__DIRECTIVE__.
Begin at the line containing "pink camera: 1 -> 0" in the data below and go on through the line containing "yellow lemon: 4 -> 1", repeating each line exactly; include both ends and no other line.

__DATASET RECORDS__.
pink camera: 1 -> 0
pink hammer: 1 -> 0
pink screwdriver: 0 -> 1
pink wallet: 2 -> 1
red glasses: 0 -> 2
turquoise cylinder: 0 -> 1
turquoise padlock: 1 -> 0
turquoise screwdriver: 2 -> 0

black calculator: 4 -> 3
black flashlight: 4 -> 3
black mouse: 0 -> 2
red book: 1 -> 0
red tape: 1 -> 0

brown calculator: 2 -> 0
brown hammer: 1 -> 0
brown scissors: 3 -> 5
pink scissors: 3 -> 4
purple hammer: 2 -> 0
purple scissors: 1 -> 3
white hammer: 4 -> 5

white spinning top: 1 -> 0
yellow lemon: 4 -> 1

* * *

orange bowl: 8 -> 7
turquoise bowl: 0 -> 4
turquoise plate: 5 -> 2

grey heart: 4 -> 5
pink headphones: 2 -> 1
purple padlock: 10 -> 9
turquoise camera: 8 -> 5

__RESPONSE TO THE EXERCISE__.
pink camera: 1 -> 0
pink hammer: 1 -> 0
pink screwdriver: 0 -> 1
pink wallet: 2 -> 1
red glasses: 0 -> 2
turquoise cylinder: 0 -> 1
turquoise padlock: 1 -> 0
turquoise screwdriver: 2 -> 0

black calculator: 4 -> 3
black flashlight: 4 -> 3
black mouse: 0 -> 2
red book: 1 -> 0
red tape: 1 -> 0

brown calculator: 2 -> 0
brown hammer: 1 -> 0
brown scissors: 3 -> 5
pink scissors: 3 -> 4
purple hammer: 2 -> 0
purple scissors: 1 -> 3
white hammer: 4 -> 5

white spinning top: 1 -> 0
yellow lemon: 4 -> 1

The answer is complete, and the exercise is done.